### [Dataset records]
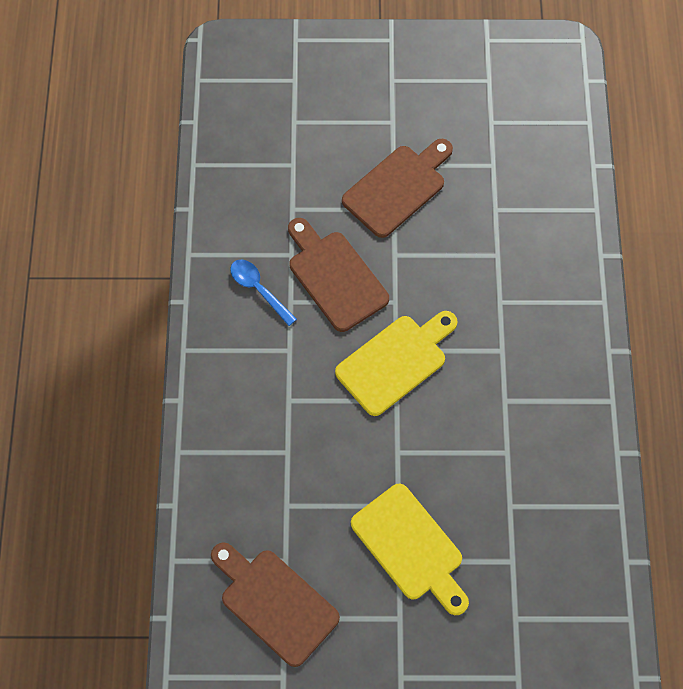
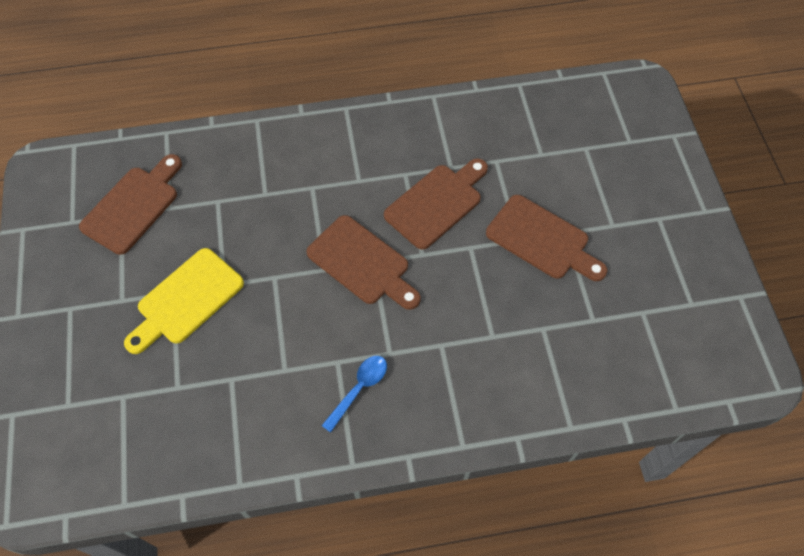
camera: 80 degrees right, 5 degrees down
(259, 289) = (411, 149): blue spoon -> blue spoon (359, 389)
(395, 361) = (362, 263): yellow cutting board -> brown cutting board

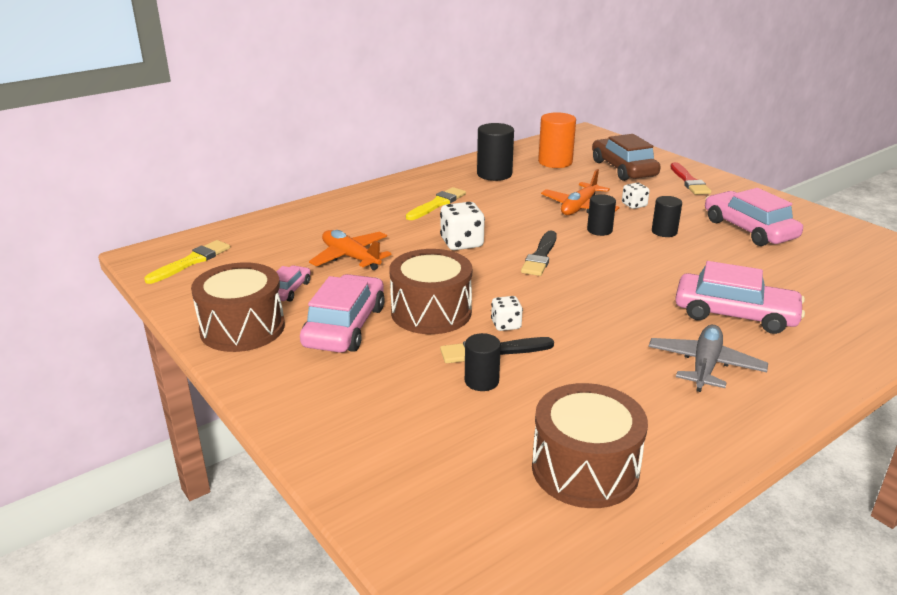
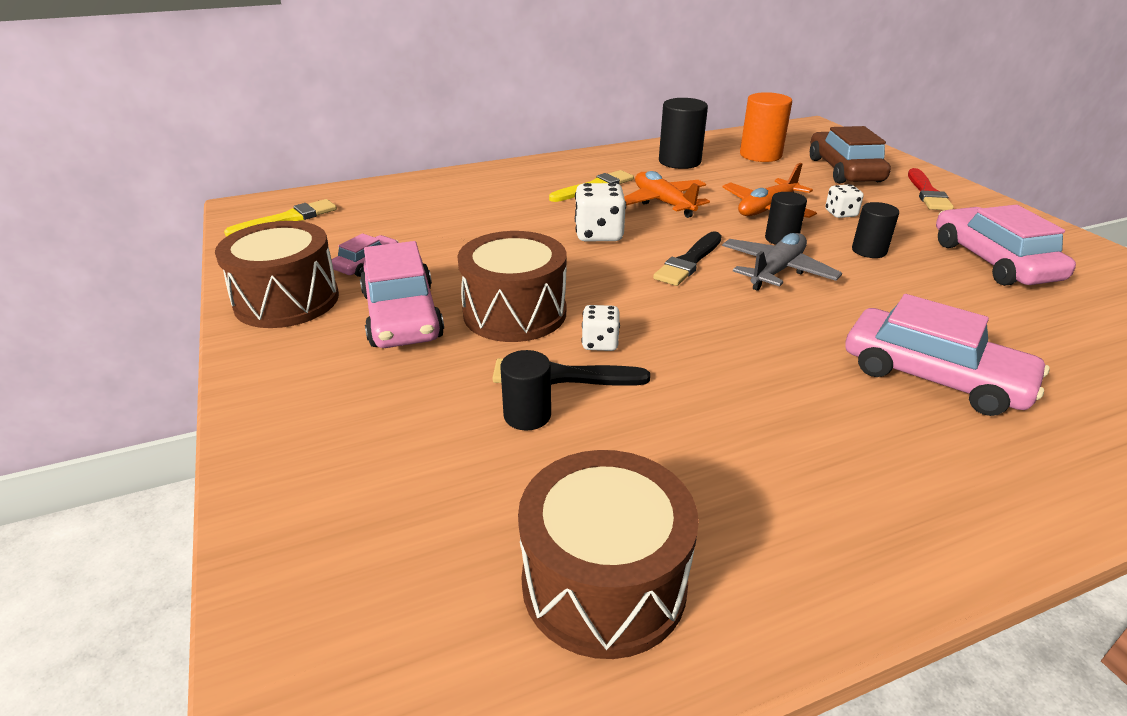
camera: 15 degrees right, 5 degrees up
(345, 326) = (402, 315): pink car -> pink car turned 135 degrees clockwise
(351, 257) = (460, 235): orange plane -> orange plane (663, 203)
(705, 366) = (859, 447): grey plane -> grey plane (776, 271)

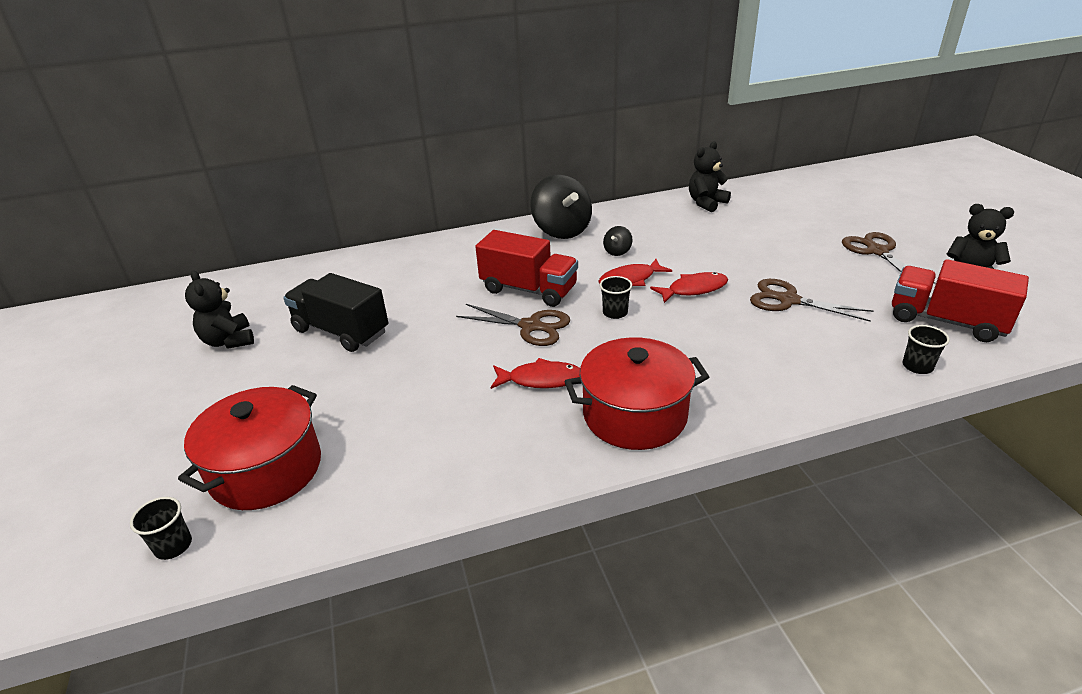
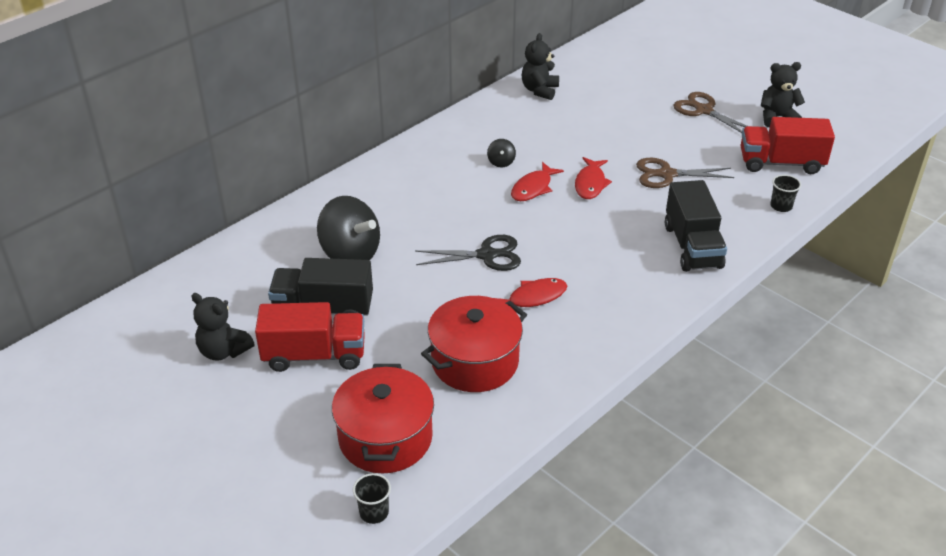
camera: 30 degrees left, 5 degrees up
(528, 290) = (455, 221): red truck -> red truck (314, 355)
(530, 326) = (486, 255): brown scissors -> black scissors
(561, 230) = (433, 152): black spinning top -> black spinning top (350, 254)
(615, 313) = (544, 223): black cup -> none
(635, 415) = (623, 303): red pot -> red pot (475, 361)
(694, 289) = (590, 184): red fish -> red fish turned 150 degrees clockwise
(766, 379) = (692, 246): none -> black truck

### [Your assignment]
Find the word "brown" in the records, and report each line that has it.

### [Result of the task]
(395, 361) = (362, 263): yellow cutting board -> brown cutting board
(530, 326) = (486, 255): brown scissors -> black scissors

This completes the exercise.